***** SUPPLIED MATERIAL

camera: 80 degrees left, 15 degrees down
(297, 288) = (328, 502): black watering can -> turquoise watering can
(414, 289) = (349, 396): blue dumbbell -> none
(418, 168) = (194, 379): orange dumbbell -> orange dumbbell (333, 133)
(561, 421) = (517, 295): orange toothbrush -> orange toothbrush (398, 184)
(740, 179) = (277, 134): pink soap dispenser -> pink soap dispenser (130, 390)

**********

■ **WHAT YOU HAVE TO DO**: The reply must contain each line of the material, reproduced faithfully.

■ **WORKED SOLUTION**:
camera: 80 degrees left, 15 degrees down
(297, 288) = (328, 502): black watering can -> turquoise watering can
(414, 289) = (349, 396): blue dumbbell -> none
(418, 168) = (194, 379): orange dumbbell -> orange dumbbell (333, 133)
(561, 421) = (517, 295): orange toothbrush -> orange toothbrush (398, 184)
(740, 179) = (277, 134): pink soap dispenser -> pink soap dispenser (130, 390)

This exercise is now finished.